### What to produce
From the first line down to the one containing "blue camera [531,208,576,263]", reproduce the entries below exactly and leave out the pictures.
·····
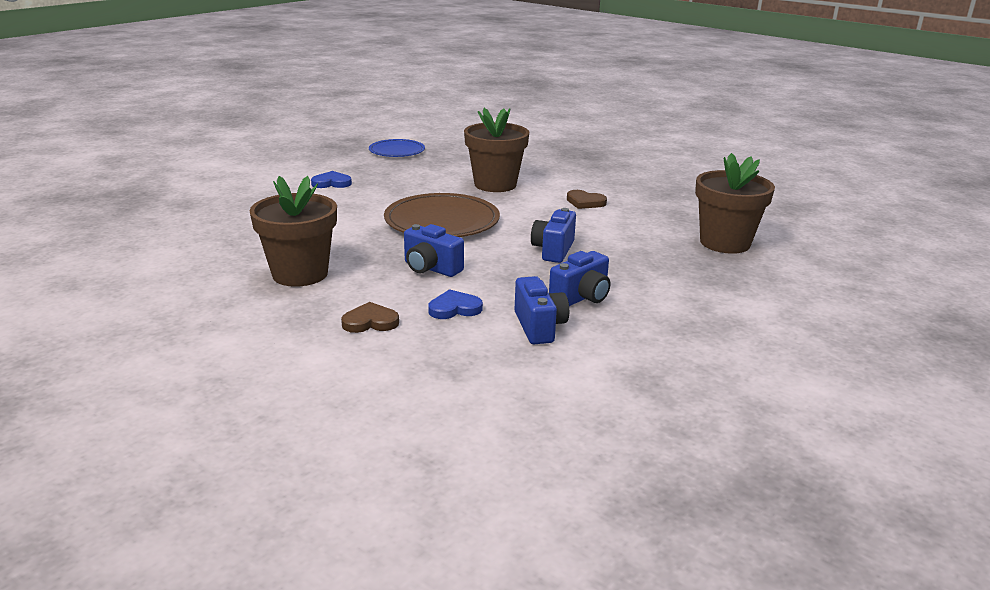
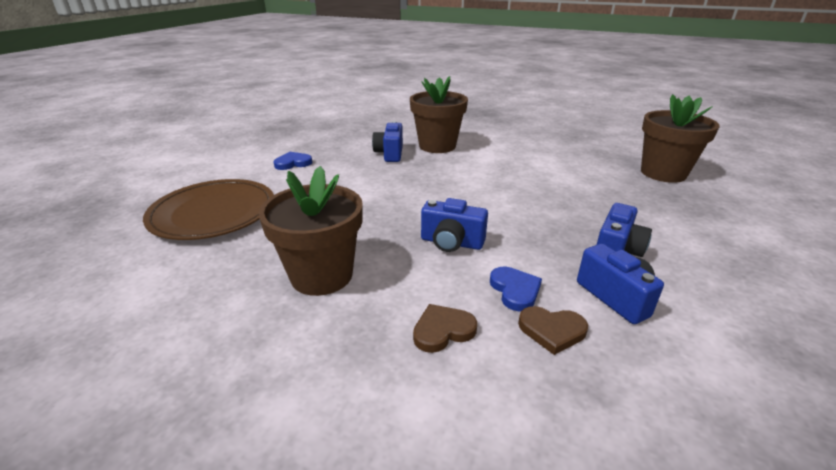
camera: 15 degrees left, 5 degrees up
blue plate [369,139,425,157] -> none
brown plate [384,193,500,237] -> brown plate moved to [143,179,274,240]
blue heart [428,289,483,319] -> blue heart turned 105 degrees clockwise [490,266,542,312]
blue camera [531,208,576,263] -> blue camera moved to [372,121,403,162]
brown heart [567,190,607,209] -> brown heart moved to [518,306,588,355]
·····
### Answer for the task
camera: 15 degrees left, 5 degrees up
blue plate [369,139,425,157] -> none
brown plate [384,193,500,237] -> brown plate moved to [143,179,274,240]
blue heart [428,289,483,319] -> blue heart turned 105 degrees clockwise [490,266,542,312]
blue camera [531,208,576,263] -> blue camera moved to [372,121,403,162]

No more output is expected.